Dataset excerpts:

───

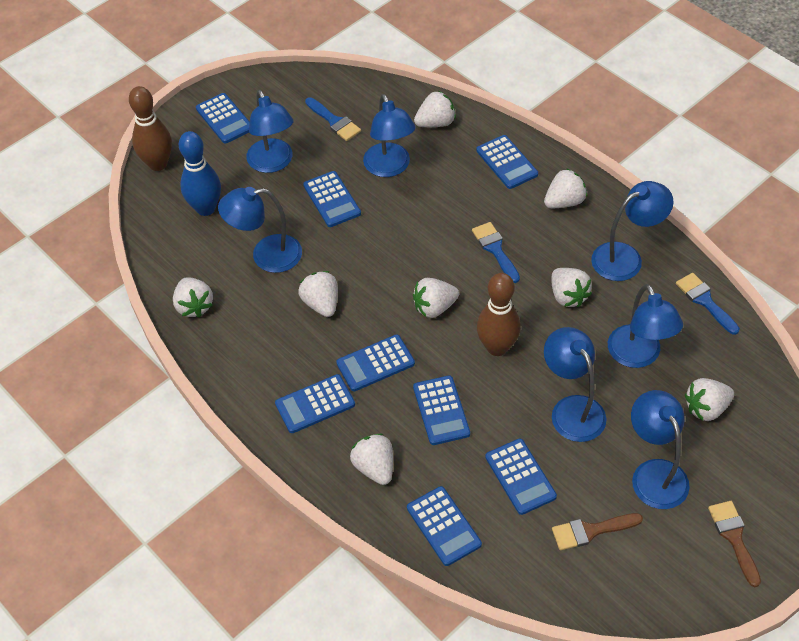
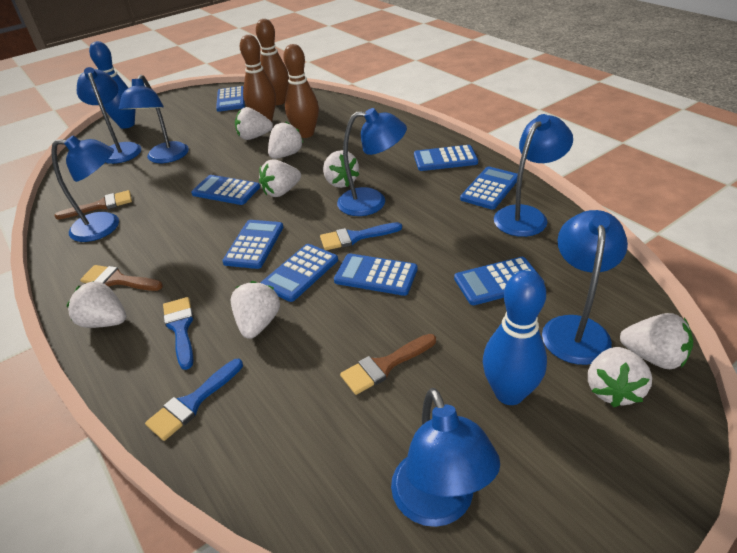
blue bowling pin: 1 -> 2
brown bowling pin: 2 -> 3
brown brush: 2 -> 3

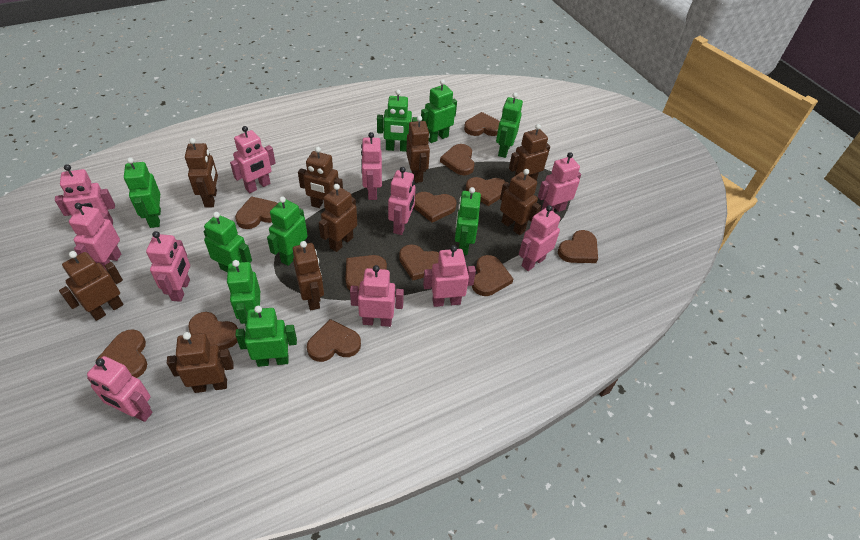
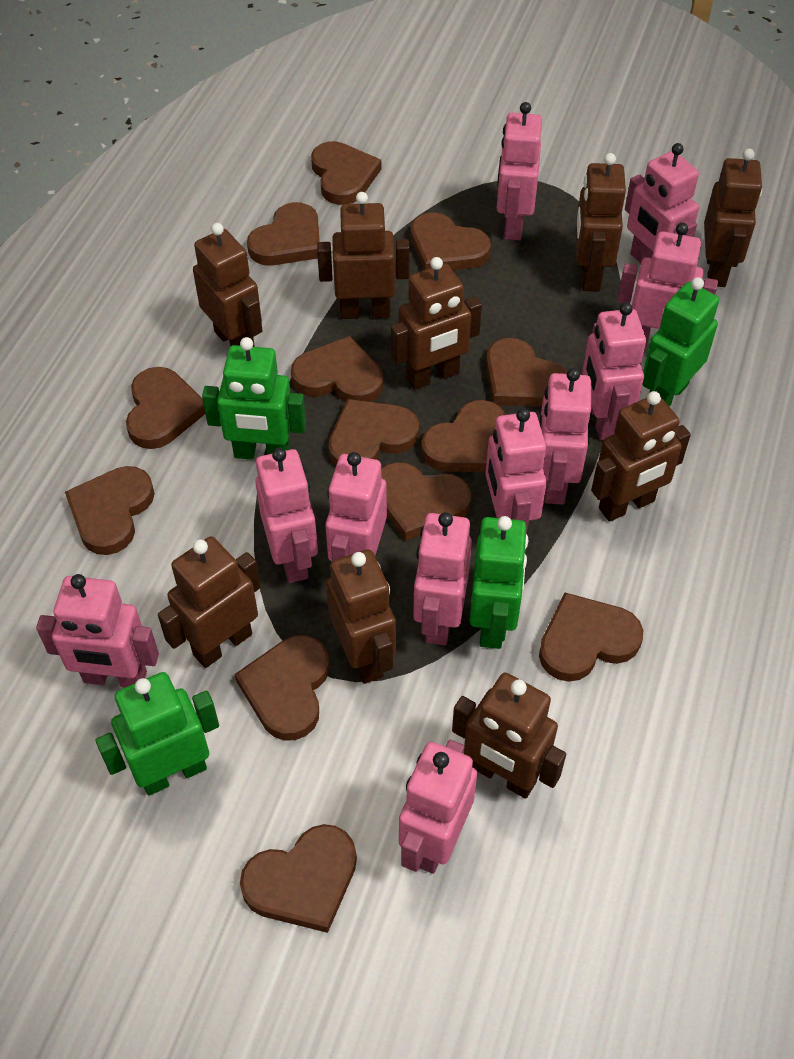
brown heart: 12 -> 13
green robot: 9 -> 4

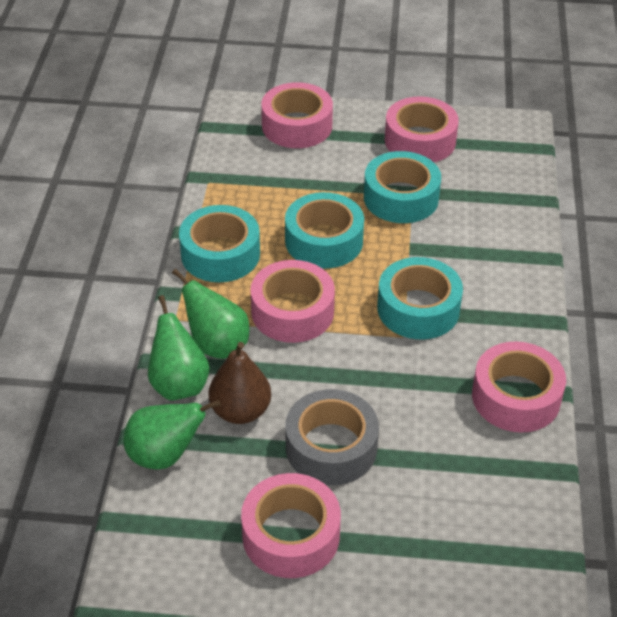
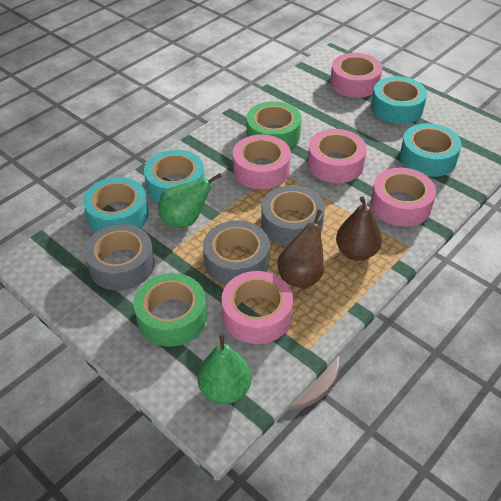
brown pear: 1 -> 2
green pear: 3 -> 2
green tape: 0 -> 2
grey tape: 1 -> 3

───

■ **Task instructions**: Could every entry be restated word for word, pictures excluded?

■ **Result of the exercise**:
blue bowling pin: 1 -> 2
brown bowling pin: 2 -> 3
brown brush: 2 -> 3

brown heart: 12 -> 13
green robot: 9 -> 4

brown pear: 1 -> 2
green pear: 3 -> 2
green tape: 0 -> 2
grey tape: 1 -> 3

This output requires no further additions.